### Data for this exercise
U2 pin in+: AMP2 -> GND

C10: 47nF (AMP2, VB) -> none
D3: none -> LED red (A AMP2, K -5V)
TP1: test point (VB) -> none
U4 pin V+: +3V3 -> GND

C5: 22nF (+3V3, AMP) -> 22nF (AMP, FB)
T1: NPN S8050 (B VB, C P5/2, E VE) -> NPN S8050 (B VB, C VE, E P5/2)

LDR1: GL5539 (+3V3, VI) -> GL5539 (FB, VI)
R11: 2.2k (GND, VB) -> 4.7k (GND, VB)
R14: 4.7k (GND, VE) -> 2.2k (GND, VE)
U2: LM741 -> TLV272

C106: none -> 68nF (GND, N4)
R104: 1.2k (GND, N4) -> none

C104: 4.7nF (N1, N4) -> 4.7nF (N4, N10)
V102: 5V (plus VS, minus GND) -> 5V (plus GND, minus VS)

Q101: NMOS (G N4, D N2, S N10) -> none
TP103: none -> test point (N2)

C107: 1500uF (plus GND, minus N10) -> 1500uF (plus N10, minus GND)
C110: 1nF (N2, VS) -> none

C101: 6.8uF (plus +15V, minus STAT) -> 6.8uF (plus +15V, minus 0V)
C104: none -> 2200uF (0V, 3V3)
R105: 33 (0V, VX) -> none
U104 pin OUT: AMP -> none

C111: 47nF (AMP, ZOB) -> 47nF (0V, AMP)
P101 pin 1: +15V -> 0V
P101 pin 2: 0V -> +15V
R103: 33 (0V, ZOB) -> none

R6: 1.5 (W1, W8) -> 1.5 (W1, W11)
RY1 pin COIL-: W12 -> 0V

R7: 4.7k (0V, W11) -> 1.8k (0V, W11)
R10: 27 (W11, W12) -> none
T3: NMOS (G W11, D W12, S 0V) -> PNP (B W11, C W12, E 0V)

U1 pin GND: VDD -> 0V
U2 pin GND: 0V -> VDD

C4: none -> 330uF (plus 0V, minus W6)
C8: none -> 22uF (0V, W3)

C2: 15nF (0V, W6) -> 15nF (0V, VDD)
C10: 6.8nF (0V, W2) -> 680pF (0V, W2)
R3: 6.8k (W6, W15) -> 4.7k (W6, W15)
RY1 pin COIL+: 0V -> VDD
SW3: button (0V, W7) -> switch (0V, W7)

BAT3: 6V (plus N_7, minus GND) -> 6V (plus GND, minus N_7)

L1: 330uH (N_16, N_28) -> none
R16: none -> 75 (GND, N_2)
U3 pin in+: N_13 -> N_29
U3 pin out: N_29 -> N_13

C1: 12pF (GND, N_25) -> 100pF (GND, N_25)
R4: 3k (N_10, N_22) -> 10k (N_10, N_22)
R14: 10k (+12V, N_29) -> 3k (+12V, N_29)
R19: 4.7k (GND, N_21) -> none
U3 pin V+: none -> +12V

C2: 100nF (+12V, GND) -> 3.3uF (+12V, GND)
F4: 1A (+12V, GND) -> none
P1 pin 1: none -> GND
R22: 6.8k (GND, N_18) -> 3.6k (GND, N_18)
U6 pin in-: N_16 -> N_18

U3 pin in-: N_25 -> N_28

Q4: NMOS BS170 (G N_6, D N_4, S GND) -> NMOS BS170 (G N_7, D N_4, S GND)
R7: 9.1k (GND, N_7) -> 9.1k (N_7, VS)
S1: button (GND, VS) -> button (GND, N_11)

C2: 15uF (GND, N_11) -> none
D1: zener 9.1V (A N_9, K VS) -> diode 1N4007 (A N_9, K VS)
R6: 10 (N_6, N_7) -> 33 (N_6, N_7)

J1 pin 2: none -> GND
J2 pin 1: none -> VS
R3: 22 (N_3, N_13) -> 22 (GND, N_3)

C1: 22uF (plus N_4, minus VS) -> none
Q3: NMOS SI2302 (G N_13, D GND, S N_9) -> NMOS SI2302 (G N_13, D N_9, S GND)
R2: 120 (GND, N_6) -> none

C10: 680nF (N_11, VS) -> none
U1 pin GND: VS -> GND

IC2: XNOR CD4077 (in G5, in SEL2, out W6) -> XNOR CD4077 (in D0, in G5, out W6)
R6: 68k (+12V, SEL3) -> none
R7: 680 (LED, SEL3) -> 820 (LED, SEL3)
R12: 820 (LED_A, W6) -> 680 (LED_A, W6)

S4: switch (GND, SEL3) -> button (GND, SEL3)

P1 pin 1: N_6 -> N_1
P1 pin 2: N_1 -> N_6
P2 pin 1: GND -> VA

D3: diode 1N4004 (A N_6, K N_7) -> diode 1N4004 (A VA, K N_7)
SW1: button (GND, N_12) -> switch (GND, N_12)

### Prompt
The answer should be one number, the count of lines above that contain "point".

### Answer space
2